═══ Records supplied
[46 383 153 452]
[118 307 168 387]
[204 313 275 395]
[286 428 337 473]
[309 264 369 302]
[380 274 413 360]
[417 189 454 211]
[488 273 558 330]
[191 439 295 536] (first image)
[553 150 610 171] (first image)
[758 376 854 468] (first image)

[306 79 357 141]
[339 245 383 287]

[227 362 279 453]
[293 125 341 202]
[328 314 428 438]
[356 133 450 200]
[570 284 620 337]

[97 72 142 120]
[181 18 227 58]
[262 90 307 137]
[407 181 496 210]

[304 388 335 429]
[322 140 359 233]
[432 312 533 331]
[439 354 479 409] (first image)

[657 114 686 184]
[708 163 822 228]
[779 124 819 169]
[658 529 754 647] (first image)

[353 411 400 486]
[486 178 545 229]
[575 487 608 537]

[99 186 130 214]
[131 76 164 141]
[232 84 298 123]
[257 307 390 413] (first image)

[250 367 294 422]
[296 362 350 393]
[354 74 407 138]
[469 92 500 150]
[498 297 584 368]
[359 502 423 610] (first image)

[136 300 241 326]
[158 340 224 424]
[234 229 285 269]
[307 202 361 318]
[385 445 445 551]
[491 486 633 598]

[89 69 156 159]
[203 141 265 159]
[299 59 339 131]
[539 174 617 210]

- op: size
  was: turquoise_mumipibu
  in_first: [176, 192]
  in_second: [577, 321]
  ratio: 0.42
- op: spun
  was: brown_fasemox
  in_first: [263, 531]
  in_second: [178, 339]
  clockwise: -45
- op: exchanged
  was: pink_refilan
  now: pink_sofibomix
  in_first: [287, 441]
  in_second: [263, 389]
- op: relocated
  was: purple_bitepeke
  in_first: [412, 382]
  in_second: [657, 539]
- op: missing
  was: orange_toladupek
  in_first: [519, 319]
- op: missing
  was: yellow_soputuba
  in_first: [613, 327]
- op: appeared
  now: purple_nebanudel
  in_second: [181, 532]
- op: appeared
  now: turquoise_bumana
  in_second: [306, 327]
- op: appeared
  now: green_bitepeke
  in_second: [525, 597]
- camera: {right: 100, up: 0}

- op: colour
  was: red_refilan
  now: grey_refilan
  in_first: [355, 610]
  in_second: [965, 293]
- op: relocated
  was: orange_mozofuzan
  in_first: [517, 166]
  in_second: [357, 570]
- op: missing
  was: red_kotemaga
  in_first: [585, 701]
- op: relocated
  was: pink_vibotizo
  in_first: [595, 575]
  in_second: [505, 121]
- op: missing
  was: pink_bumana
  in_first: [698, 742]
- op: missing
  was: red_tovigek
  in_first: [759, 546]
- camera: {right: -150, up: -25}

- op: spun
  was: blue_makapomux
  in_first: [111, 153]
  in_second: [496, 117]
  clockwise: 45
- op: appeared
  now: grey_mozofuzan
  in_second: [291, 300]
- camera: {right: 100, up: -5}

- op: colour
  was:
══════
Task to carry out. Your answer should consist solely of the lines from the one containing "in_first: [263, 531]" through the last line of the listing, written out word for word.

Answer.
  in_first: [263, 531]
  in_second: [178, 339]
  clockwise: -45
- op: exchanged
  was: pink_refilan
  now: pink_sofibomix
  in_first: [287, 441]
  in_second: [263, 389]
- op: relocated
  was: purple_bitepeke
  in_first: [412, 382]
  in_second: [657, 539]
- op: missing
  was: orange_toladupek
  in_first: [519, 319]
- op: missing
  was: yellow_soputuba
  in_first: [613, 327]
- op: appeared
  now: purple_nebanudel
  in_second: [181, 532]
- op: appeared
  now: turquoise_bumana
  in_second: [306, 327]
- op: appeared
  now: green_bitepeke
  in_second: [525, 597]
- camera: {right: 100, up: 0}

- op: colour
  was: red_refilan
  now: grey_refilan
  in_first: [355, 610]
  in_second: [965, 293]
- op: relocated
  was: orange_mozofuzan
  in_first: [517, 166]
  in_second: [357, 570]
- op: missing
  was: red_kotemaga
  in_first: [585, 701]
- op: relocated
  was: pink_vibotizo
  in_first: [595, 575]
  in_second: [505, 121]
- op: missing
  was: pink_bumana
  in_first: [698, 742]
- op: missing
  was: red_tovigek
  in_first: [759, 546]
- camera: {right: -150, up: -25}

- op: spun
  was: blue_makapomux
  in_first: [111, 153]
  in_second: [496, 117]
  clockwise: 45
- op: appeared
  now: grey_mozofuzan
  in_second: [291, 300]
- camera: {right: 100, up: -5}

- op: colour
  was:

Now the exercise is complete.